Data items
((
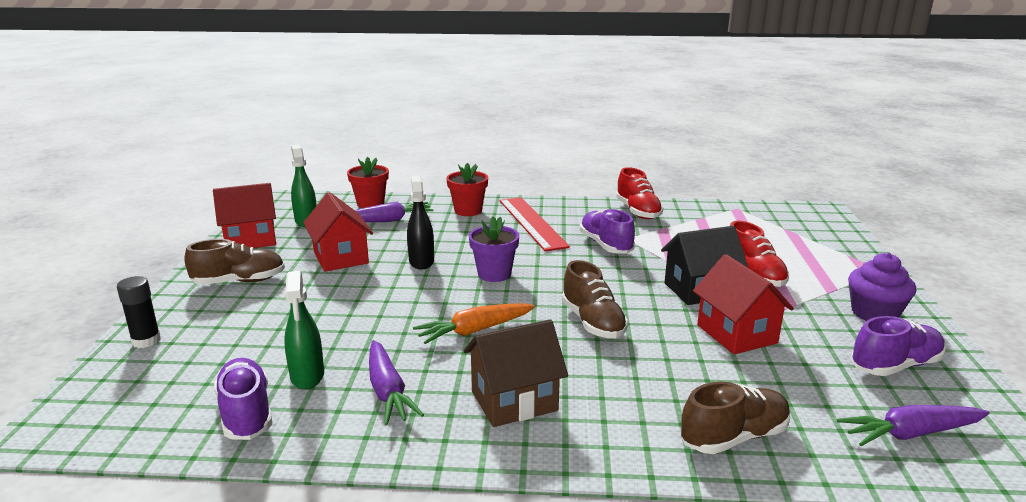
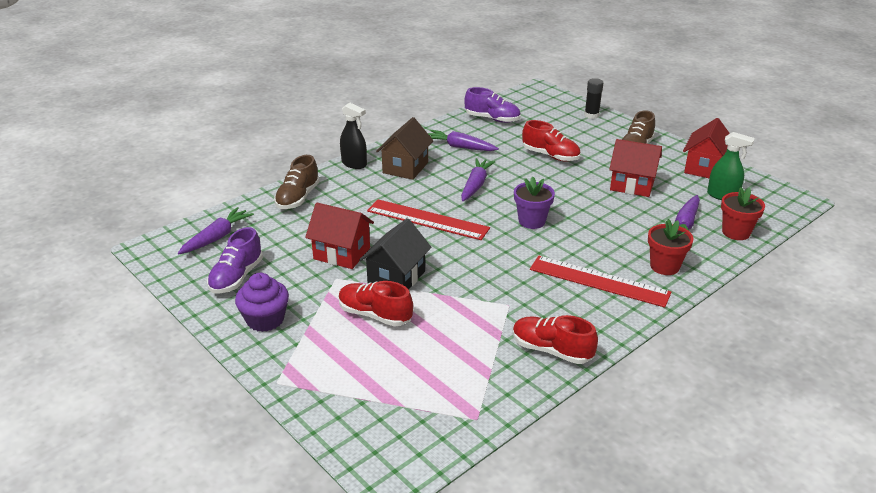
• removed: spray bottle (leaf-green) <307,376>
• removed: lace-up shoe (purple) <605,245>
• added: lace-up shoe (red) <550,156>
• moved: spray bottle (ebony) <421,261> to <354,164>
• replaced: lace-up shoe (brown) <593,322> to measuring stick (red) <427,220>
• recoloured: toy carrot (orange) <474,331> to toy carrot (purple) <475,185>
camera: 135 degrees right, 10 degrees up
))
*Assignment*
Among the lines of the preceding data, which ones hold the word "shoe"? List them.

*Response for this exercise*
• removed: lace-up shoe (purple) <605,245>
• added: lace-up shoe (red) <550,156>
• replaced: lace-up shoe (brown) <593,322> to measuring stick (red) <427,220>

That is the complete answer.